AIM OF THE TASK »
From the first line to the last, return the data exactly, with no pictures.

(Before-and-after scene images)
* * * *
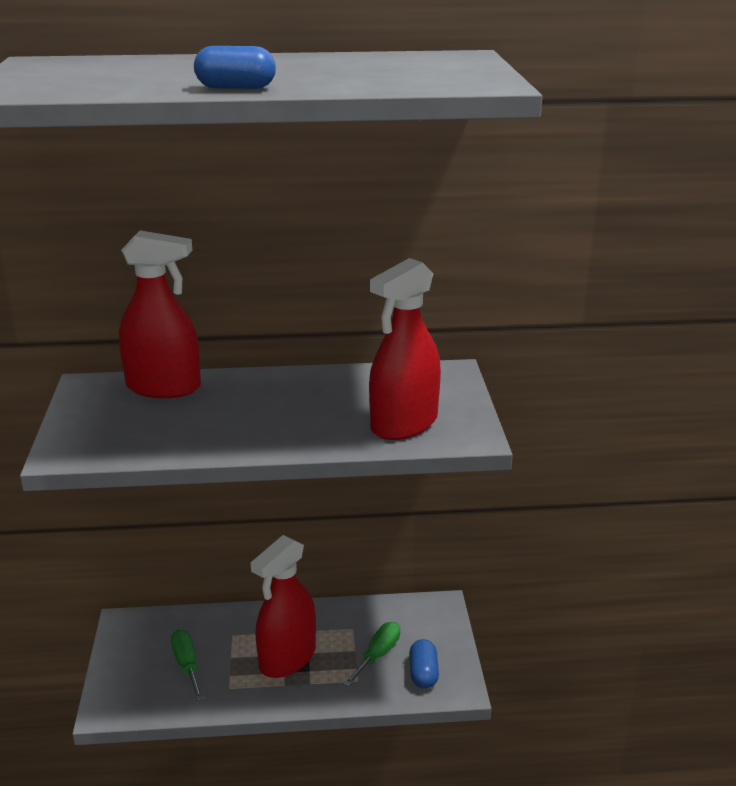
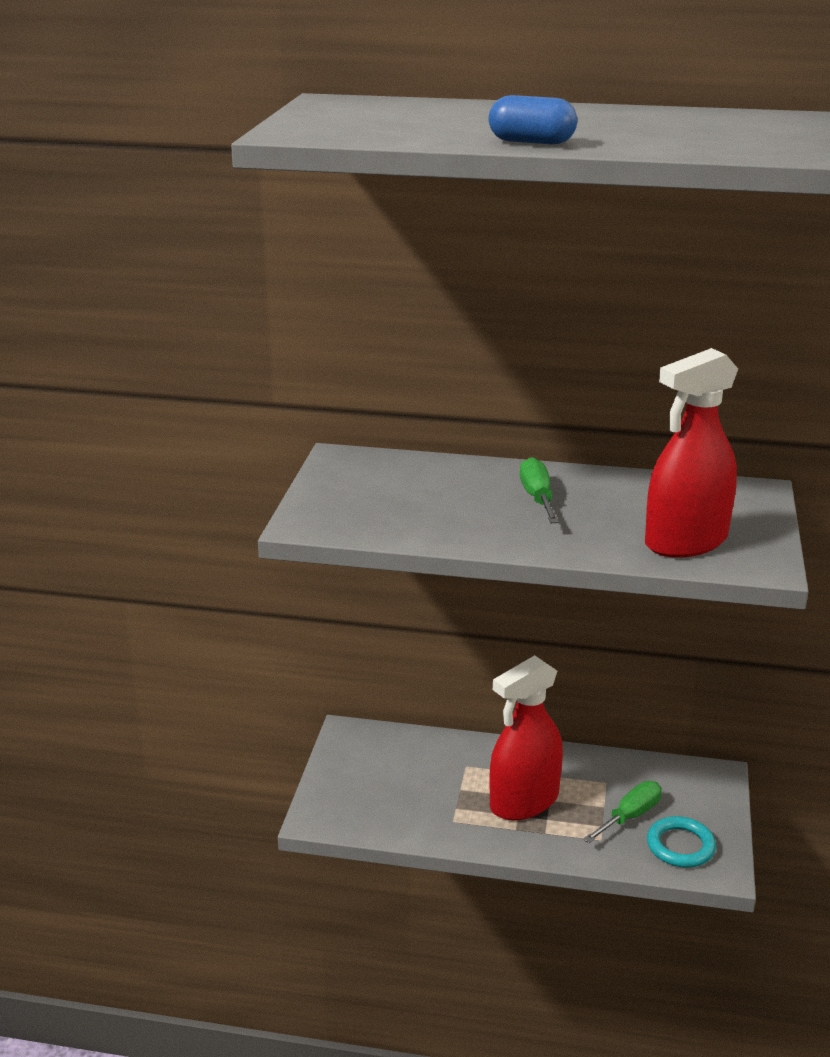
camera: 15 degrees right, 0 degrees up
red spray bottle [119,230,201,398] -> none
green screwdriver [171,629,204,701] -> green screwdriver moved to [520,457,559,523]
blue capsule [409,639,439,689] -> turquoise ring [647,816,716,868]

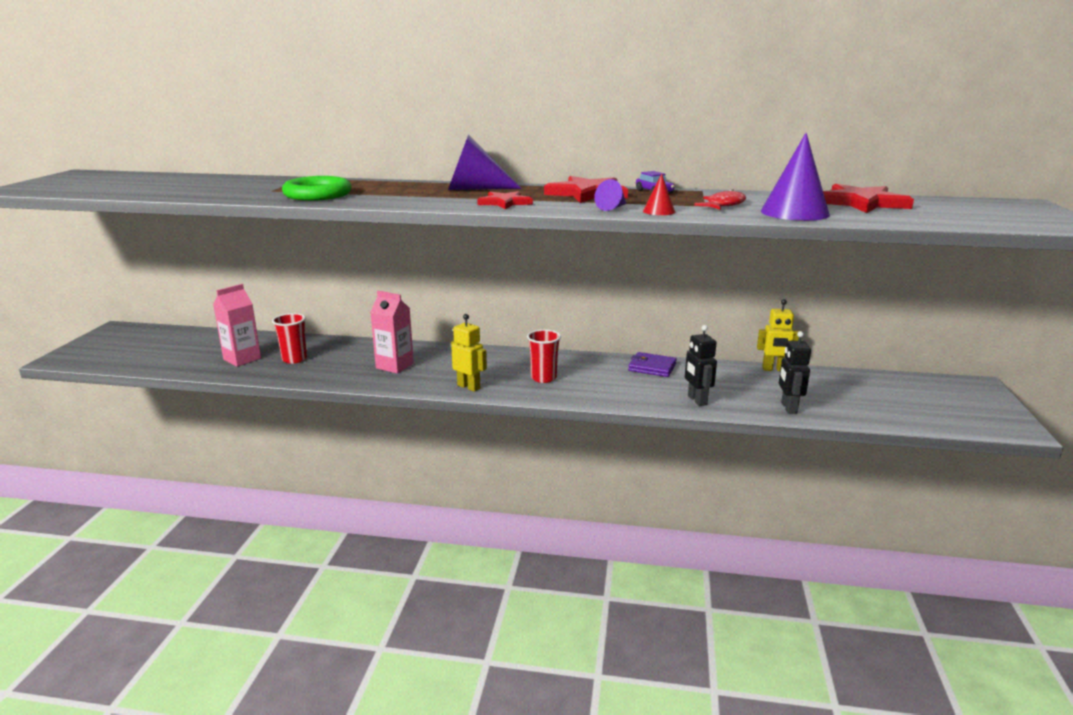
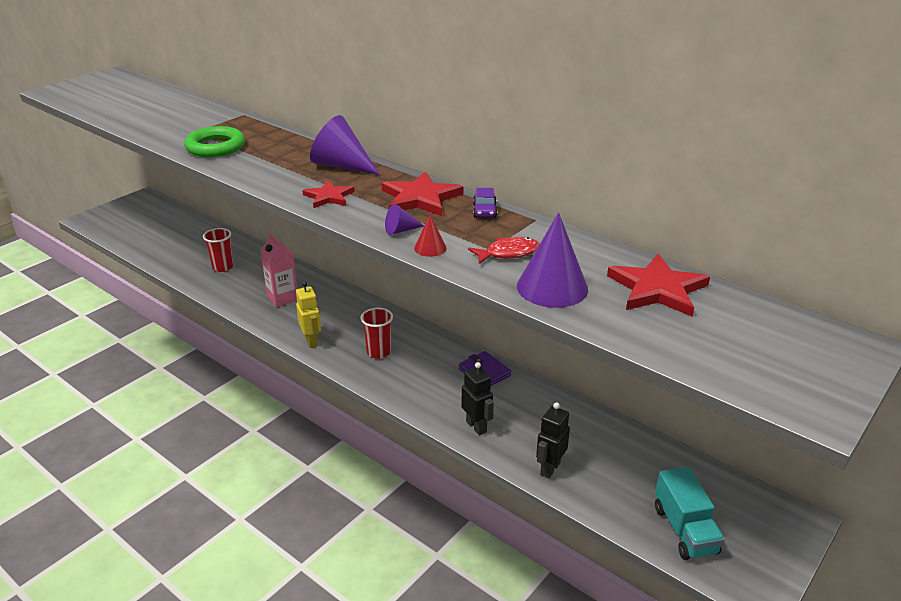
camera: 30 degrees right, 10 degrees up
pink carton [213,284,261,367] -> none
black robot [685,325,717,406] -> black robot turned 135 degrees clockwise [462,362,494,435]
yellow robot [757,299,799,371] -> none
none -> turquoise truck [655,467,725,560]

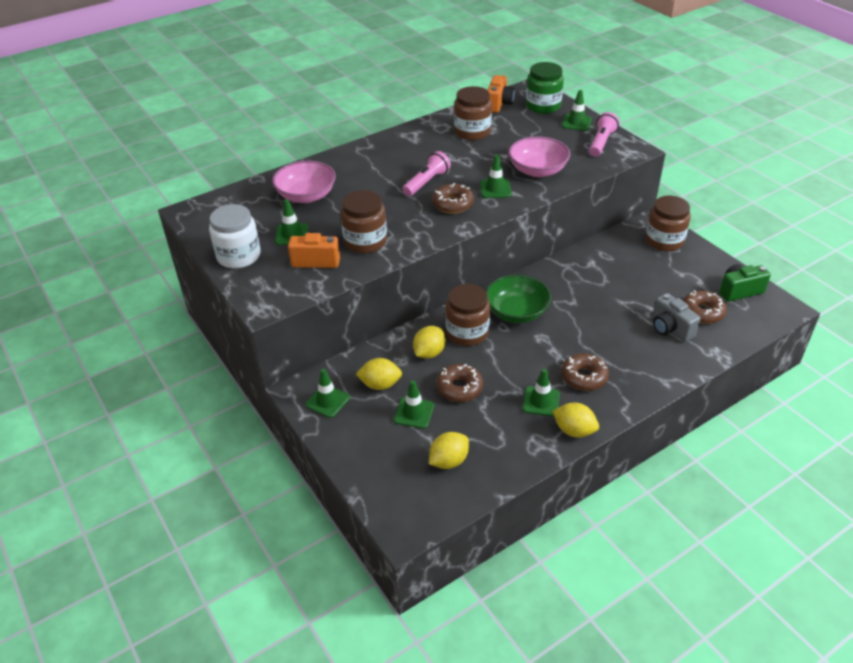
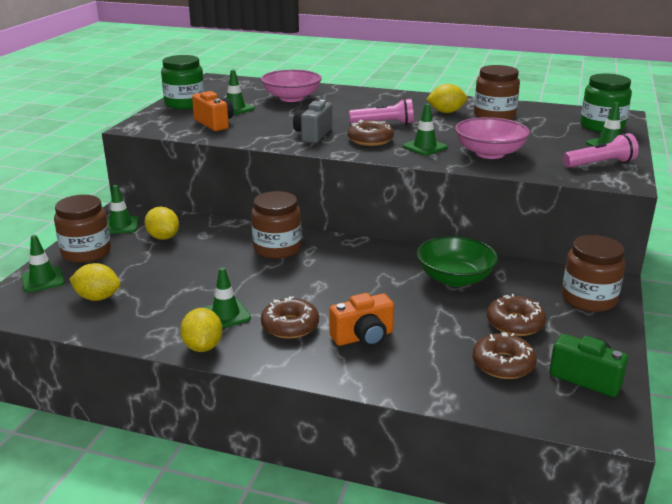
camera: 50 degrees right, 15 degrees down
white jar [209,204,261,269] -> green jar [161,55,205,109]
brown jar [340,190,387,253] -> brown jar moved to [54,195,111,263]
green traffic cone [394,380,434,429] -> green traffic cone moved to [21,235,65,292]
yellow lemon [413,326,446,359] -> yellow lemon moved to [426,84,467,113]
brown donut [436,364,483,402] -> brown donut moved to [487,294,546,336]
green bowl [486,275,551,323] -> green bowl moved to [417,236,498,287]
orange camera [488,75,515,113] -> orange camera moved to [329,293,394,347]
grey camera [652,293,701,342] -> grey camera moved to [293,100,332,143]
* * * *
EXERCISE ANSWER »
camera: 15 degrees right, 0 degrees up
red spray bottle [119,230,201,398] -> none
green screwdriver [171,629,204,701] -> green screwdriver moved to [520,457,559,523]
blue capsule [409,639,439,689] -> turquoise ring [647,816,716,868]

camera: 30 degrees right, 10 degrees up
pink carton [213,284,261,367] -> none
black robot [685,325,717,406] -> black robot turned 135 degrees clockwise [462,362,494,435]
yellow robot [757,299,799,371] -> none
none -> turquoise truck [655,467,725,560]

camera: 50 degrees right, 15 degrees down
white jar [209,204,261,269] -> green jar [161,55,205,109]
brown jar [340,190,387,253] -> brown jar moved to [54,195,111,263]
green traffic cone [394,380,434,429] -> green traffic cone moved to [21,235,65,292]
yellow lemon [413,326,446,359] -> yellow lemon moved to [426,84,467,113]
brown donut [436,364,483,402] -> brown donut moved to [487,294,546,336]
green bowl [486,275,551,323] -> green bowl moved to [417,236,498,287]
orange camera [488,75,515,113] -> orange camera moved to [329,293,394,347]
grey camera [652,293,701,342] -> grey camera moved to [293,100,332,143]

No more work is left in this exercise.